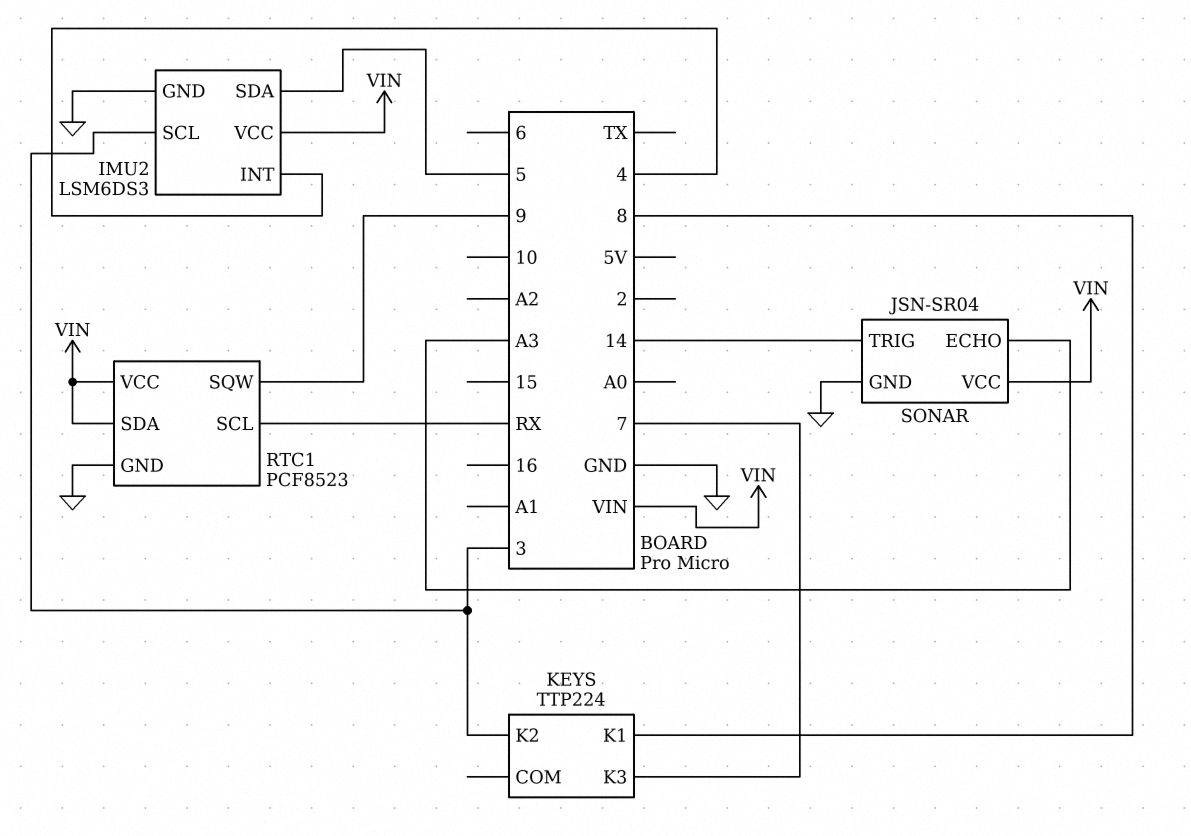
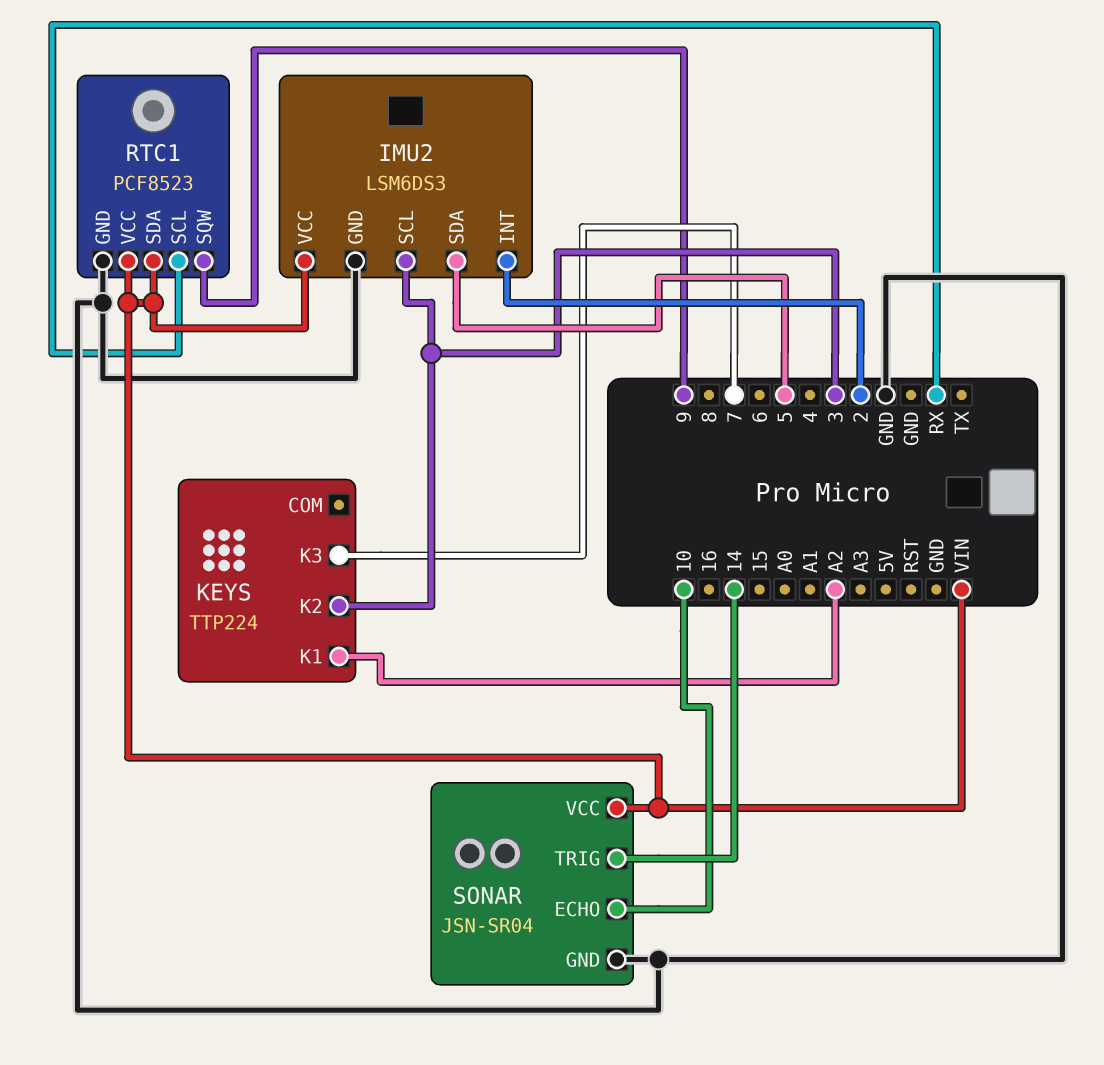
IMU2 pin INT: 4 -> 2
KEYS pin K1: 8 -> A2
SONAR pin ECHO: A3 -> 10

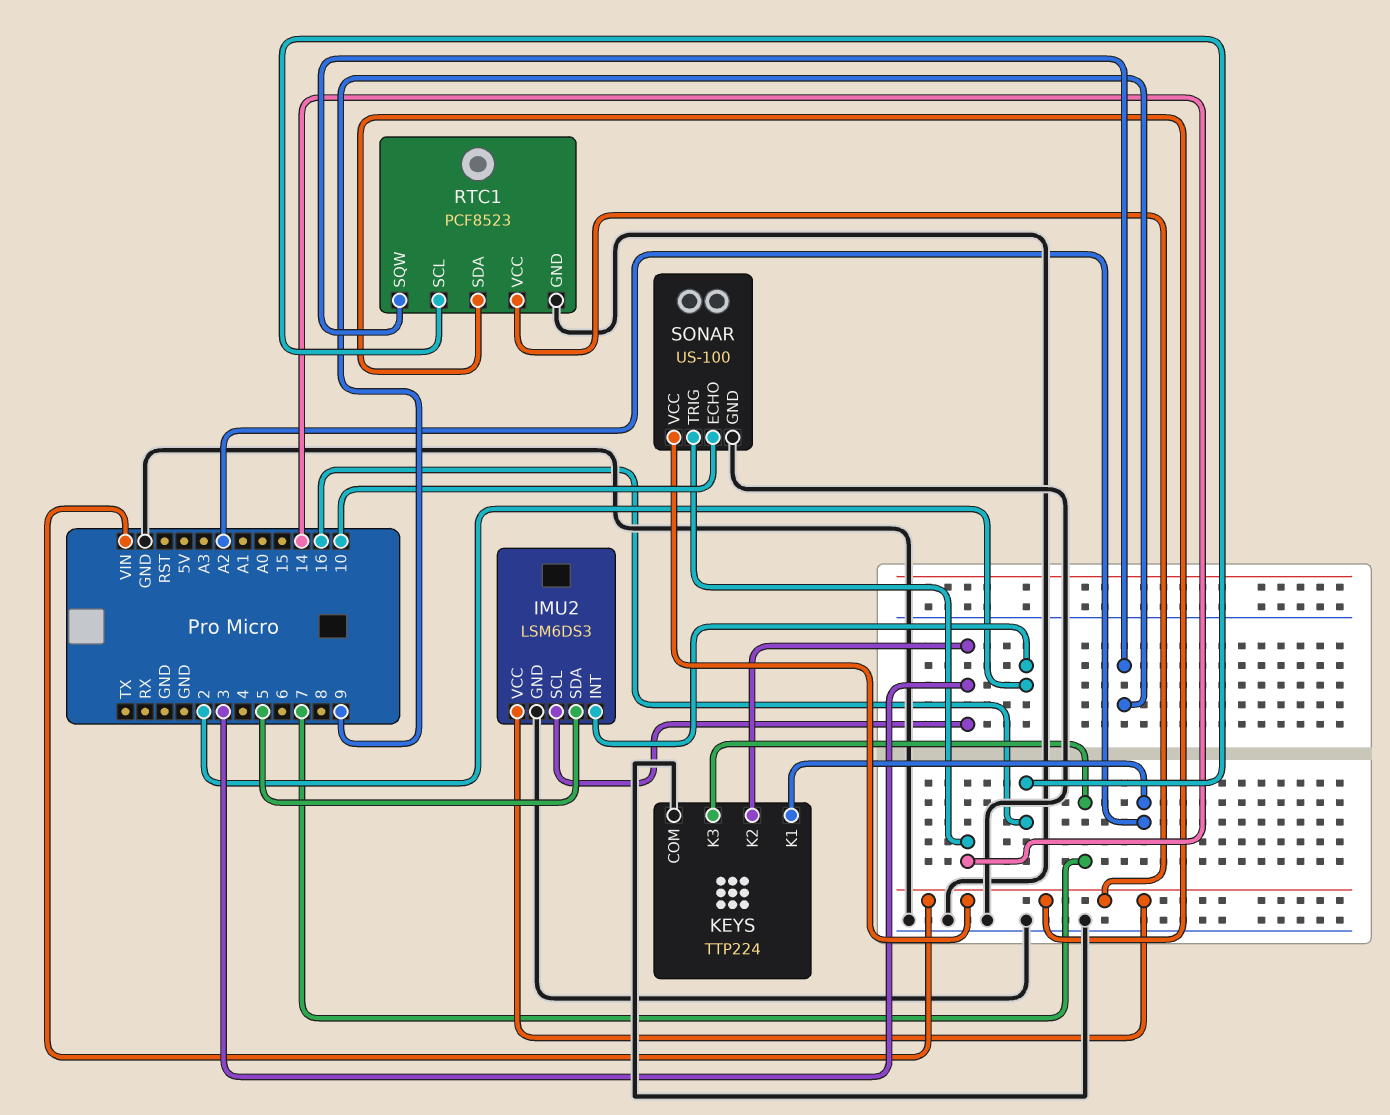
KEYS pin COM: none -> GND
RTC1 pin SCL: RX -> 16
SONAR: JSN-SR04 -> US-100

- - - - -

Transcribe all the entries precisely. Do not include any picture.

SOLVED EXERCISE.
IMU2 pin INT: 4 -> 2
KEYS pin K1: 8 -> A2
SONAR pin ECHO: A3 -> 10

KEYS pin COM: none -> GND
RTC1 pin SCL: RX -> 16
SONAR: JSN-SR04 -> US-100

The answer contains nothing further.